- _WHAT YOU HAVE TO DO_
Return the whole listing unchanged. Drop the images.

- _RECORDS PROVIDED_
################
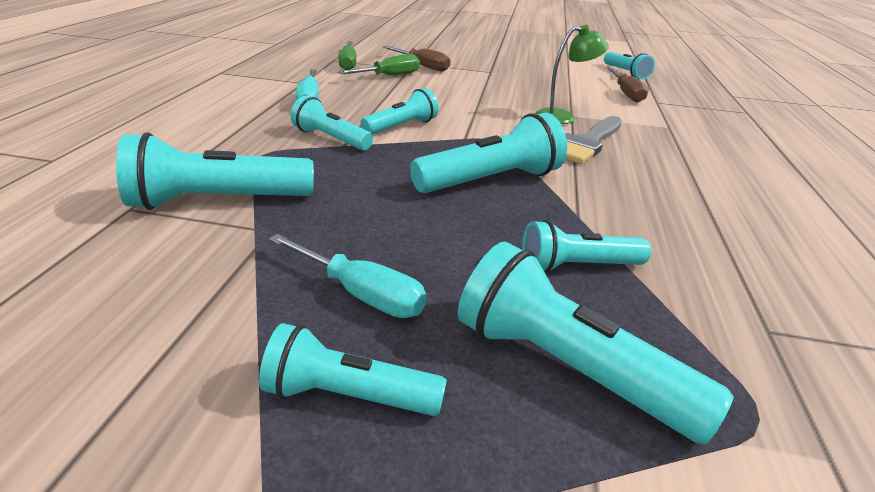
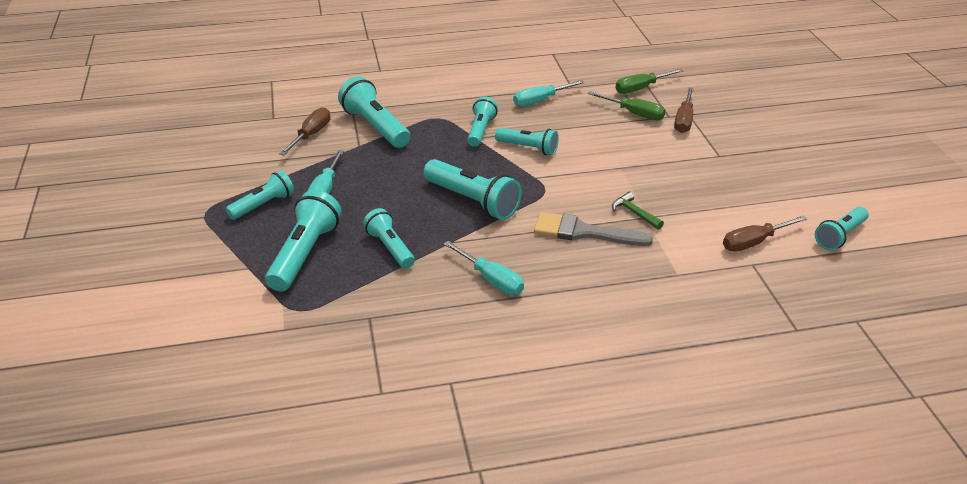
camera: 70 degrees right, 5 degrees up
(148, 267) = (311, 134): none -> brown screwdriver
(348, 395) = (263, 205): turquoise flashlight -> turquoise flashlight turned 60 degrees clockwise
(563, 117) = (634, 213): green lamp -> green hammer
(672, 210) = (492, 280): none -> turquoise screwdriver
################
- _TASK OUTPUT_
camera: 70 degrees right, 5 degrees up
(148, 267) = (311, 134): none -> brown screwdriver
(348, 395) = (263, 205): turquoise flashlight -> turquoise flashlight turned 60 degrees clockwise
(563, 117) = (634, 213): green lamp -> green hammer
(672, 210) = (492, 280): none -> turquoise screwdriver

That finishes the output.